When a record holds a picture, leave the picture out and copy everything else exactly.

═════ SOURCE MATERIAL ═════

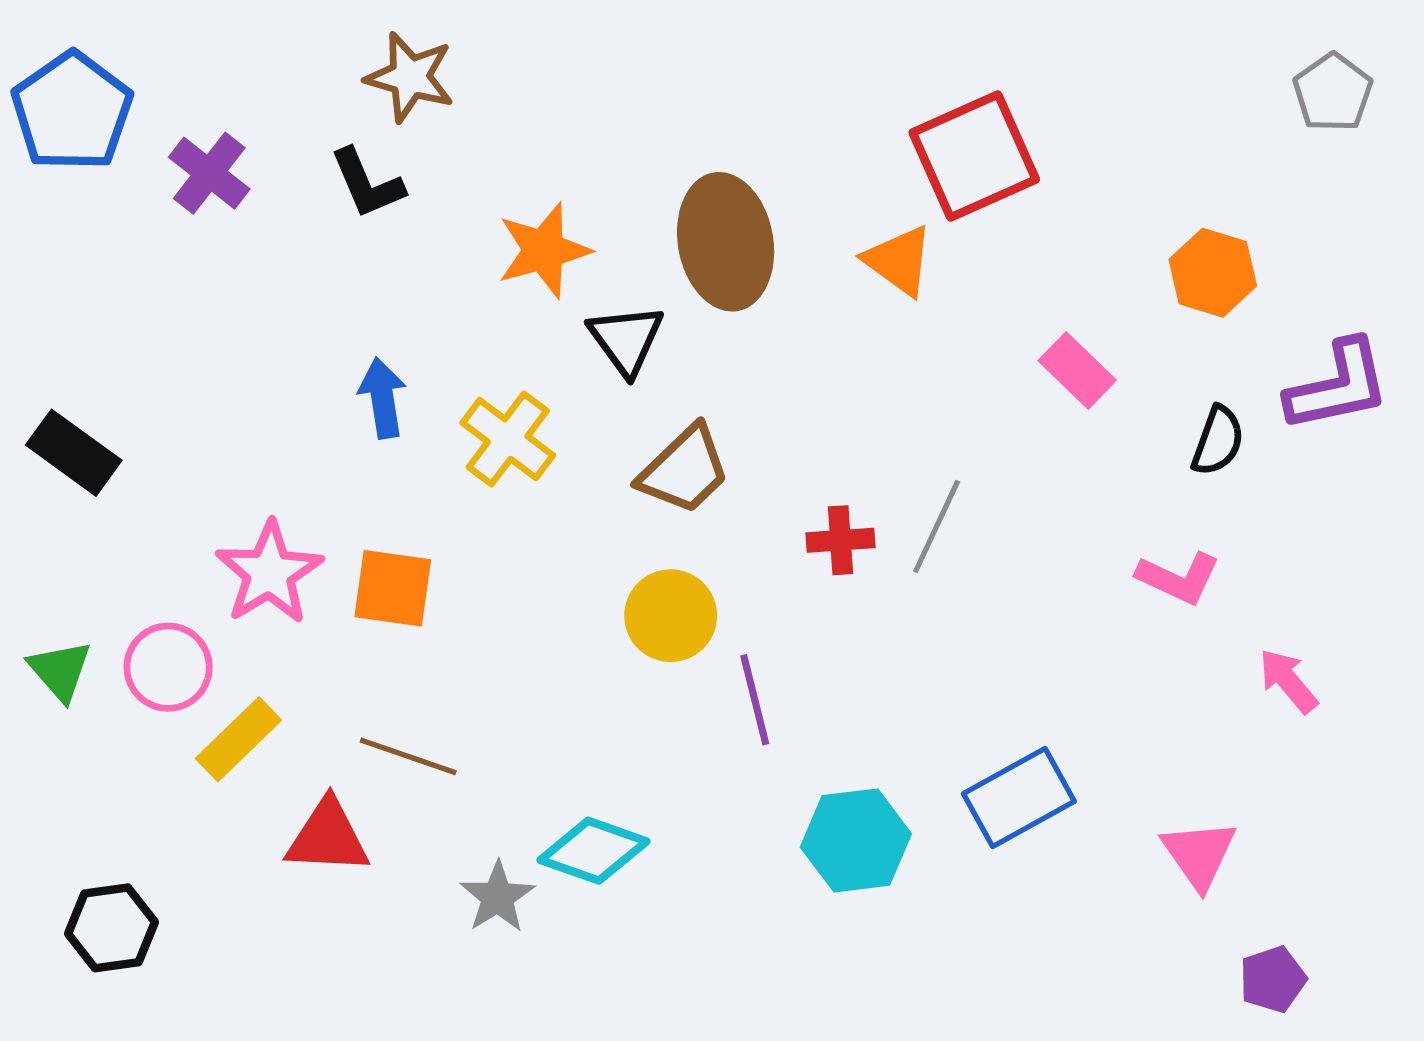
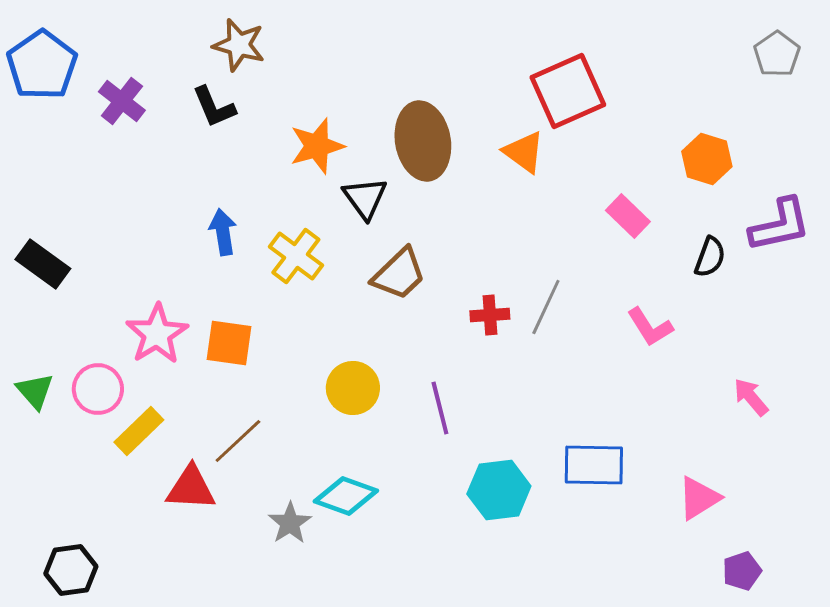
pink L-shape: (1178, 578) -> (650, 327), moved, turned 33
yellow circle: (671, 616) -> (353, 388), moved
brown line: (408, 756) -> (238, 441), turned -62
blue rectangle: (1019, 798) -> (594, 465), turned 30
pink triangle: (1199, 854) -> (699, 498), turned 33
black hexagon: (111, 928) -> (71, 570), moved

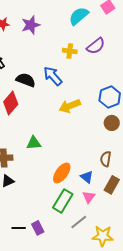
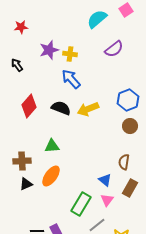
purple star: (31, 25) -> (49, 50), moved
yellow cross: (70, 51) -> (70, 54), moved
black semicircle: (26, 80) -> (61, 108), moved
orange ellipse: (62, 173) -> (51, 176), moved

═════

> _RESPONSE TO THE TASK_
pink L-shape: (1178, 578) -> (650, 327), moved, turned 33
yellow circle: (671, 616) -> (353, 388), moved
brown line: (408, 756) -> (238, 441), turned -62
blue rectangle: (1019, 798) -> (594, 465), turned 30
pink triangle: (1199, 854) -> (699, 498), turned 33
black hexagon: (111, 928) -> (71, 570), moved

purple star: (31, 25) -> (49, 50), moved
yellow cross: (70, 51) -> (70, 54), moved
black semicircle: (26, 80) -> (61, 108), moved
orange ellipse: (62, 173) -> (51, 176), moved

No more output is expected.